Find every line below with the word "black" in it, and copy each one.

== Segment start ==

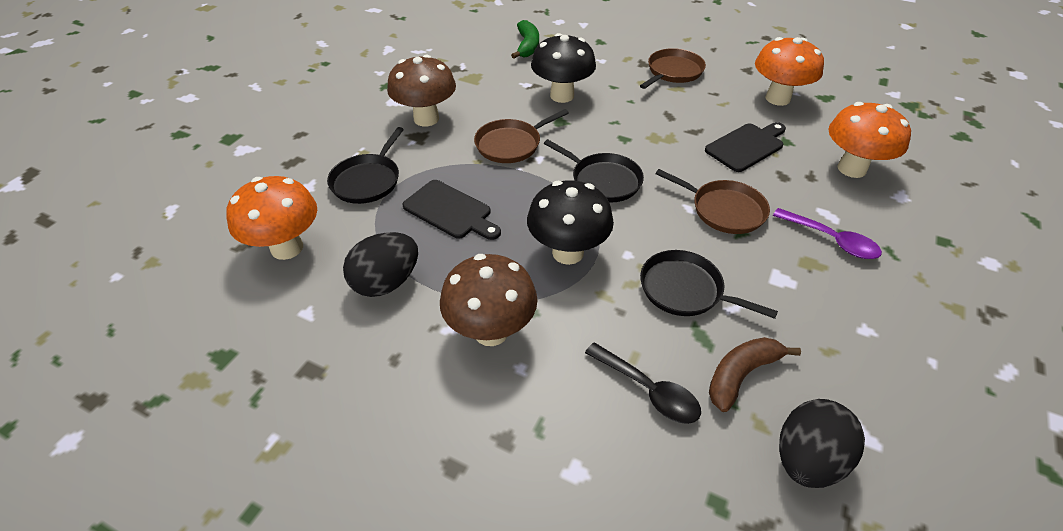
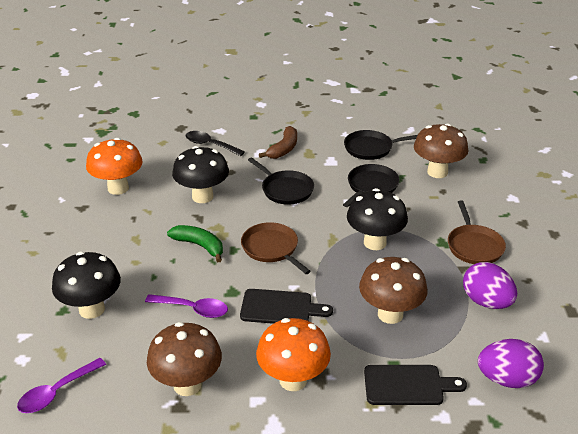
black egg: 2 -> 0
black mushroom: 2 -> 3
brown mushroom: 2 -> 3
brown pan: 3 -> 2
orange mushroom: 3 -> 2
purple egg: 0 -> 2
purple spoon: 1 -> 2

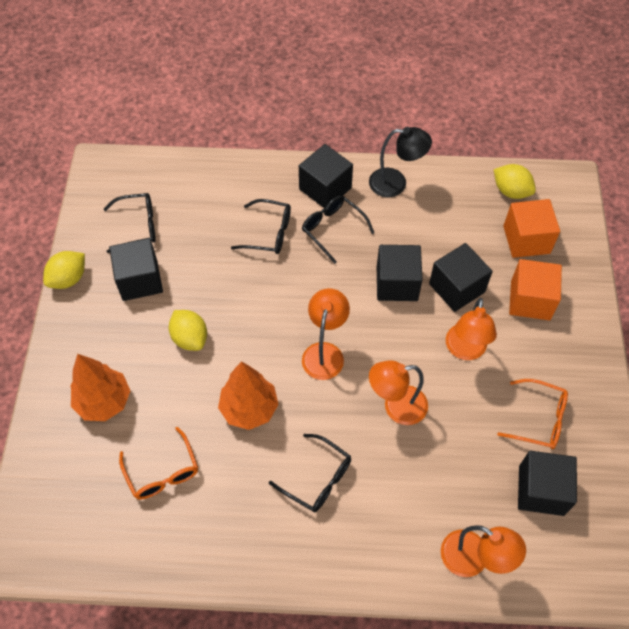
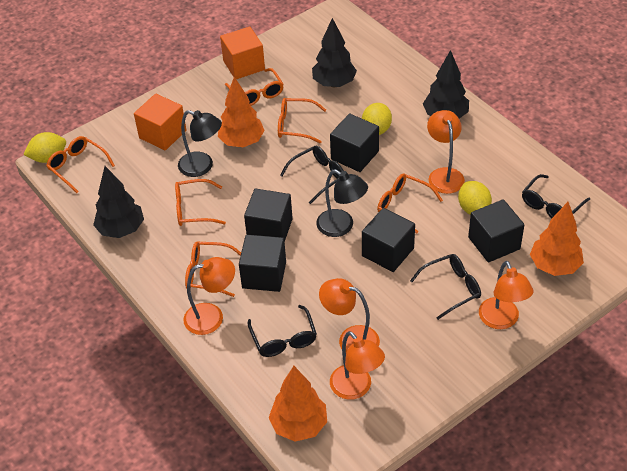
black lamp: 1 -> 2
black tree: 0 -> 3
orange glasses: 2 -> 6
orange lamp: 4 -> 5
orange tree: 2 -> 3

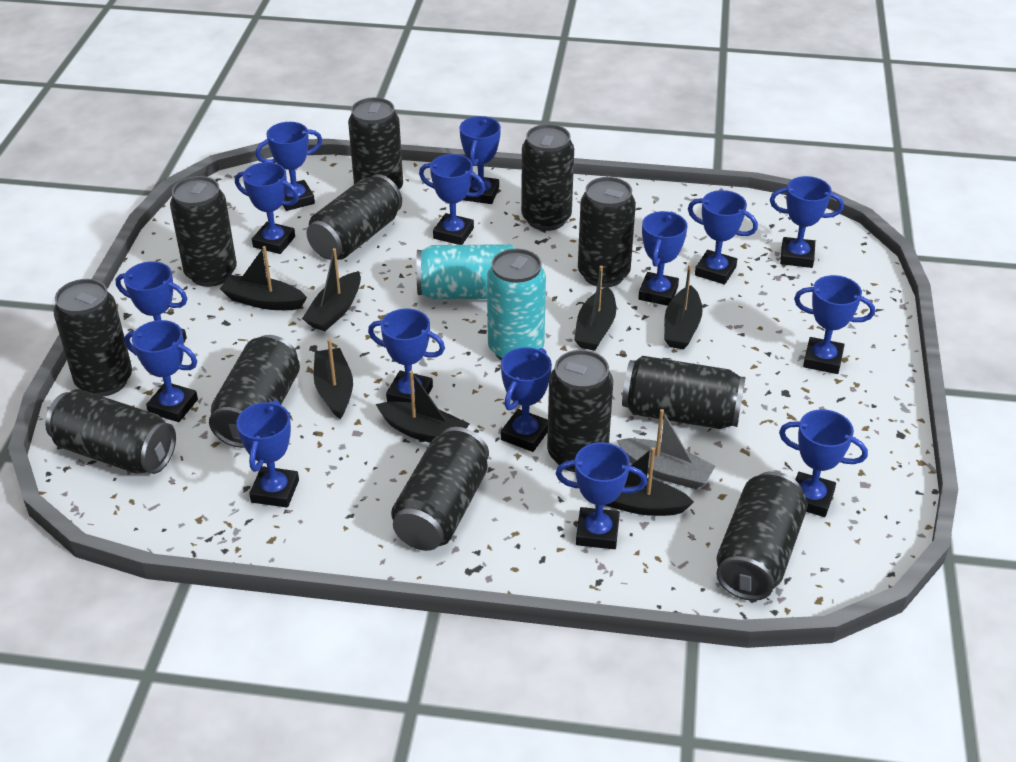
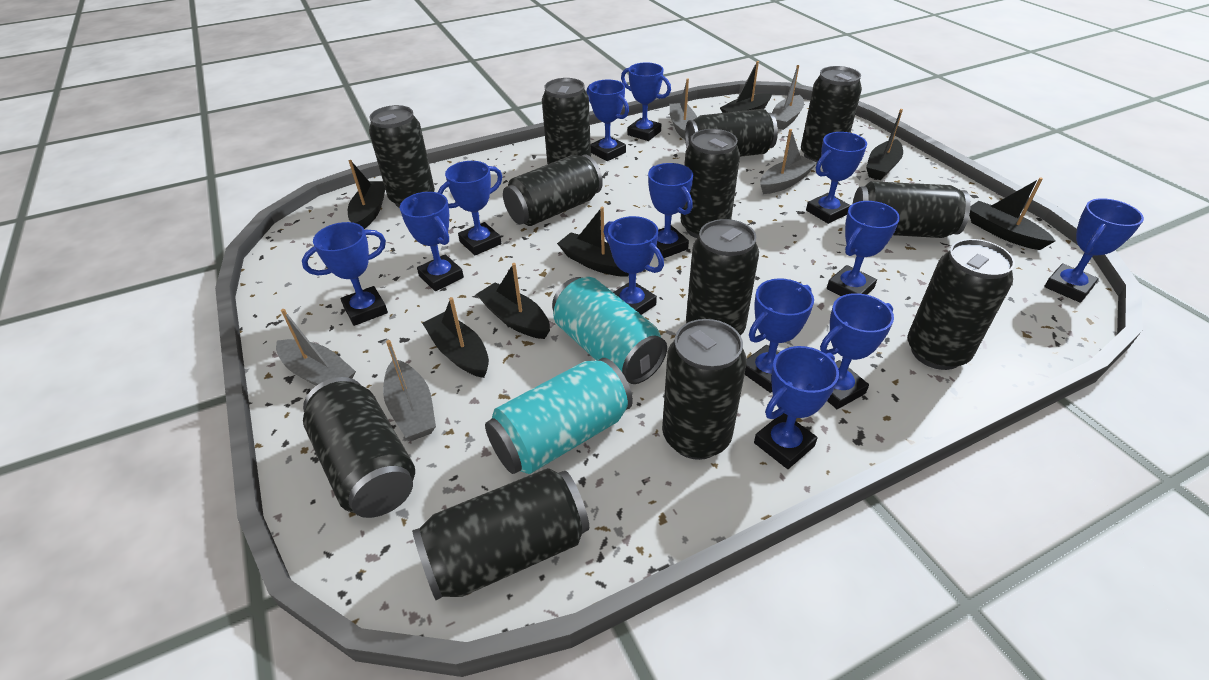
blue trophy: 15 -> 13
grey boat: 1 -> 5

== Segment end ==

**RESPONSE BOX**
black egg: 2 -> 0
black mushroom: 2 -> 3
black lamp: 1 -> 2
black tree: 0 -> 3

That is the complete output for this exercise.